[Spatial reasoning data]
=-=-=
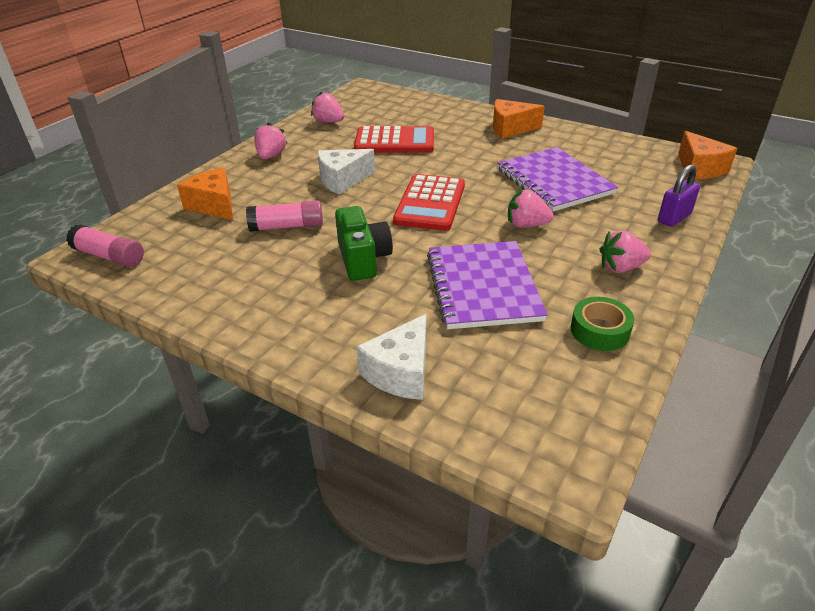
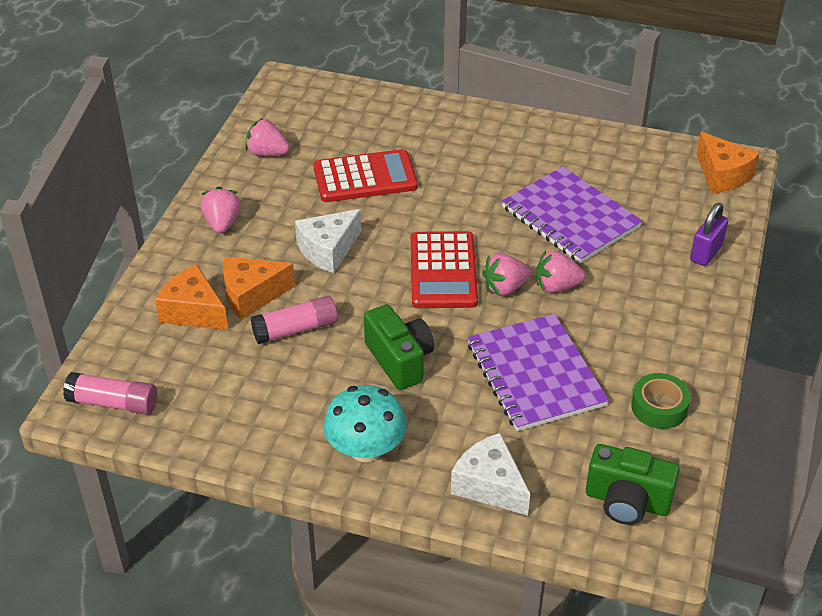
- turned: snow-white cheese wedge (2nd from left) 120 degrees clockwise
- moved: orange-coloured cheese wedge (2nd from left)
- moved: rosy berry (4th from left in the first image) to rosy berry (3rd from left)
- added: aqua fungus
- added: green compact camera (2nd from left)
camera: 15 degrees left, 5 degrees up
=-=-=
Task description: A reply should hold exactly the lines from the one containing "- moved: rosy" through the end of the data above, nothing more.

Result of this exercise:
- moved: rosy berry (4th from left in the first image) to rosy berry (3rd from left)
- added: aqua fungus
- added: green compact camera (2nd from left)
camera: 15 degrees left, 5 degrees up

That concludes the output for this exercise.